§ **ASSIGNED TASK**
Write out every line of the data below exactly as given.

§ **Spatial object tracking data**
================

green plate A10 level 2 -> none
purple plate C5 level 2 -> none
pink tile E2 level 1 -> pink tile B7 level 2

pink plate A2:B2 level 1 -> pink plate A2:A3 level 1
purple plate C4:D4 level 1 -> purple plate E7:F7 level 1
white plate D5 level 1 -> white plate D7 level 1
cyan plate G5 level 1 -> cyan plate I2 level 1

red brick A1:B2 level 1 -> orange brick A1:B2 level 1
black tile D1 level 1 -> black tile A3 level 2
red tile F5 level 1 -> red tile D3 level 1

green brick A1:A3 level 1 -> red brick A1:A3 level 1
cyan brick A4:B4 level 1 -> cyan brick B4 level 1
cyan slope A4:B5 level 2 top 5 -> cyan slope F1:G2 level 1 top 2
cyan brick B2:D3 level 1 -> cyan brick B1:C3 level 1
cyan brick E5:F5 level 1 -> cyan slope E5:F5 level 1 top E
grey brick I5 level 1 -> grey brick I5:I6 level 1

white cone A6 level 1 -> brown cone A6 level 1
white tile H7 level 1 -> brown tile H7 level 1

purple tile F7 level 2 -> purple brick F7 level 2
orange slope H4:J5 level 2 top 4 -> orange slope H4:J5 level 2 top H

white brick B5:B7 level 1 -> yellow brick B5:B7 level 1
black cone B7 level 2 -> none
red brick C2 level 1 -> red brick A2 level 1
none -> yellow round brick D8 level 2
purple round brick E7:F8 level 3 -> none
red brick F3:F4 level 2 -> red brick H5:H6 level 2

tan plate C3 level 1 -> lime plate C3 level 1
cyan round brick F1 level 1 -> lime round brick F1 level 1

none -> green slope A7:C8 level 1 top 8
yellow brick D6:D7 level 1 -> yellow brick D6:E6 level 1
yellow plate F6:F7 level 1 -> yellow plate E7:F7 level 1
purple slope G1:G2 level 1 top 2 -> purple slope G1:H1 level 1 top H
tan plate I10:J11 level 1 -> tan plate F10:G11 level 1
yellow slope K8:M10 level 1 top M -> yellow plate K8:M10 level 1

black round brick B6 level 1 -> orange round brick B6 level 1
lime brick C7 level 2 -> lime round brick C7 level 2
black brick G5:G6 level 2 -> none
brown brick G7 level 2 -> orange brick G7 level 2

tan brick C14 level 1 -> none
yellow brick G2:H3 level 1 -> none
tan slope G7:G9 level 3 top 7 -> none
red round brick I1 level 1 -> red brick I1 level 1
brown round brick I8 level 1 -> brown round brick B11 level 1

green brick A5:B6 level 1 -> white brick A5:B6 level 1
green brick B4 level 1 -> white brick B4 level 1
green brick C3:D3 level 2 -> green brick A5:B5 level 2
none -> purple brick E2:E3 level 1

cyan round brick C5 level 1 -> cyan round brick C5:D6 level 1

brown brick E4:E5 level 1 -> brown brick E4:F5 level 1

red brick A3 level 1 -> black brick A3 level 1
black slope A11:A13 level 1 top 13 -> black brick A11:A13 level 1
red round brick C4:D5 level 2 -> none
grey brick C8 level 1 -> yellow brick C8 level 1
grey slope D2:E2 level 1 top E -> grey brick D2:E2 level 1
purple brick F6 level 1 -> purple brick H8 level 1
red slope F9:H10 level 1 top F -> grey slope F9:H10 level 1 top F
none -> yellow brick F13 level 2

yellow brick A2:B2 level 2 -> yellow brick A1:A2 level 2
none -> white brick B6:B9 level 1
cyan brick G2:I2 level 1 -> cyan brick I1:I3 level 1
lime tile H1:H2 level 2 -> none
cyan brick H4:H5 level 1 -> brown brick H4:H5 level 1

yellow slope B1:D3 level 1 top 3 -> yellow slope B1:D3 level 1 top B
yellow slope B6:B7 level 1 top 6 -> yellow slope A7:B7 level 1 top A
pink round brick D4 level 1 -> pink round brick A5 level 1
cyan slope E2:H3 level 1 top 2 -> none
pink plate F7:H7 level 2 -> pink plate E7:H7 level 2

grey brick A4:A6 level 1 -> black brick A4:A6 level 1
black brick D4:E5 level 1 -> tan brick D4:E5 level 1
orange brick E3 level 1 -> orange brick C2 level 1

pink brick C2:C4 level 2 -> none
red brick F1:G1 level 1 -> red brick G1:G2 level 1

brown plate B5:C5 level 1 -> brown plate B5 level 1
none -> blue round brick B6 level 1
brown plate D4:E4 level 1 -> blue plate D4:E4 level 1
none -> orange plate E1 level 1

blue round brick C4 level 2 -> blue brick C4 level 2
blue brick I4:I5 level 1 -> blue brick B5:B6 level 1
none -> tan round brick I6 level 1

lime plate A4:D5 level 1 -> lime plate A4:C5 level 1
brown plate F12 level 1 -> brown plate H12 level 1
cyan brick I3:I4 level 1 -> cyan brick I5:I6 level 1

================

§ **EXERCISE RESULT**
green plate A10 level 2 -> none
purple plate C5 level 2 -> none
pink tile E2 level 1 -> pink tile B7 level 2

pink plate A2:B2 level 1 -> pink plate A2:A3 level 1
purple plate C4:D4 level 1 -> purple plate E7:F7 level 1
white plate D5 level 1 -> white plate D7 level 1
cyan plate G5 level 1 -> cyan plate I2 level 1

red brick A1:B2 level 1 -> orange brick A1:B2 level 1
black tile D1 level 1 -> black tile A3 level 2
red tile F5 level 1 -> red tile D3 level 1

green brick A1:A3 level 1 -> red brick A1:A3 level 1
cyan brick A4:B4 level 1 -> cyan brick B4 level 1
cyan slope A4:B5 level 2 top 5 -> cyan slope F1:G2 level 1 top 2
cyan brick B2:D3 level 1 -> cyan brick B1:C3 level 1
cyan brick E5:F5 level 1 -> cyan slope E5:F5 level 1 top E
grey brick I5 level 1 -> grey brick I5:I6 level 1

white cone A6 level 1 -> brown cone A6 level 1
white tile H7 level 1 -> brown tile H7 level 1

purple tile F7 level 2 -> purple brick F7 level 2
orange slope H4:J5 level 2 top 4 -> orange slope H4:J5 level 2 top H

white brick B5:B7 level 1 -> yellow brick B5:B7 level 1
black cone B7 level 2 -> none
red brick C2 level 1 -> red brick A2 level 1
none -> yellow round brick D8 level 2
purple round brick E7:F8 level 3 -> none
red brick F3:F4 level 2 -> red brick H5:H6 level 2

tan plate C3 level 1 -> lime plate C3 level 1
cyan round brick F1 level 1 -> lime round brick F1 level 1

none -> green slope A7:C8 level 1 top 8
yellow brick D6:D7 level 1 -> yellow brick D6:E6 level 1
yellow plate F6:F7 level 1 -> yellow plate E7:F7 level 1
purple slope G1:G2 level 1 top 2 -> purple slope G1:H1 level 1 top H
tan plate I10:J11 level 1 -> tan plate F10:G11 level 1
yellow slope K8:M10 level 1 top M -> yellow plate K8:M10 level 1

black round brick B6 level 1 -> orange round brick B6 level 1
lime brick C7 level 2 -> lime round brick C7 level 2
black brick G5:G6 level 2 -> none
brown brick G7 level 2 -> orange brick G7 level 2

tan brick C14 level 1 -> none
yellow brick G2:H3 level 1 -> none
tan slope G7:G9 level 3 top 7 -> none
red round brick I1 level 1 -> red brick I1 level 1
brown round brick I8 level 1 -> brown round brick B11 level 1

green brick A5:B6 level 1 -> white brick A5:B6 level 1
green brick B4 level 1 -> white brick B4 level 1
green brick C3:D3 level 2 -> green brick A5:B5 level 2
none -> purple brick E2:E3 level 1

cyan round brick C5 level 1 -> cyan round brick C5:D6 level 1

brown brick E4:E5 level 1 -> brown brick E4:F5 level 1

red brick A3 level 1 -> black brick A3 level 1
black slope A11:A13 level 1 top 13 -> black brick A11:A13 level 1
red round brick C4:D5 level 2 -> none
grey brick C8 level 1 -> yellow brick C8 level 1
grey slope D2:E2 level 1 top E -> grey brick D2:E2 level 1
purple brick F6 level 1 -> purple brick H8 level 1
red slope F9:H10 level 1 top F -> grey slope F9:H10 level 1 top F
none -> yellow brick F13 level 2

yellow brick A2:B2 level 2 -> yellow brick A1:A2 level 2
none -> white brick B6:B9 level 1
cyan brick G2:I2 level 1 -> cyan brick I1:I3 level 1
lime tile H1:H2 level 2 -> none
cyan brick H4:H5 level 1 -> brown brick H4:H5 level 1

yellow slope B1:D3 level 1 top 3 -> yellow slope B1:D3 level 1 top B
yellow slope B6:B7 level 1 top 6 -> yellow slope A7:B7 level 1 top A
pink round brick D4 level 1 -> pink round brick A5 level 1
cyan slope E2:H3 level 1 top 2 -> none
pink plate F7:H7 level 2 -> pink plate E7:H7 level 2

grey brick A4:A6 level 1 -> black brick A4:A6 level 1
black brick D4:E5 level 1 -> tan brick D4:E5 level 1
orange brick E3 level 1 -> orange brick C2 level 1

pink brick C2:C4 level 2 -> none
red brick F1:G1 level 1 -> red brick G1:G2 level 1

brown plate B5:C5 level 1 -> brown plate B5 level 1
none -> blue round brick B6 level 1
brown plate D4:E4 level 1 -> blue plate D4:E4 level 1
none -> orange plate E1 level 1

blue round brick C4 level 2 -> blue brick C4 level 2
blue brick I4:I5 level 1 -> blue brick B5:B6 level 1
none -> tan round brick I6 level 1

lime plate A4:D5 level 1 -> lime plate A4:C5 level 1
brown plate F12 level 1 -> brown plate H12 level 1
cyan brick I3:I4 level 1 -> cyan brick I5:I6 level 1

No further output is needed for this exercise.